Filter the entries beneath this task, copying only the lines that hold the word "diode".

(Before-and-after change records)
....................
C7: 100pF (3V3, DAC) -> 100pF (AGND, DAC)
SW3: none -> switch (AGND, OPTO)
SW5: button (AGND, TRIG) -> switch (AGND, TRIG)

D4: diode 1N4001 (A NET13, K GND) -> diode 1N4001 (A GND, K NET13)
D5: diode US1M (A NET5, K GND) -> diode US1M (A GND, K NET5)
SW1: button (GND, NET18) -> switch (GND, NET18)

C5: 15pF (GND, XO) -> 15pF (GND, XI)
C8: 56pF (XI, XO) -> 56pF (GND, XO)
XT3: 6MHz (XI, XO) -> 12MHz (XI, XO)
....................
RESPONSE AREA
D4: diode 1N4001 (A NET13, K GND) -> diode 1N4001 (A GND, K NET13)
D5: diode US1M (A NET5, K GND) -> diode US1M (A GND, K NET5)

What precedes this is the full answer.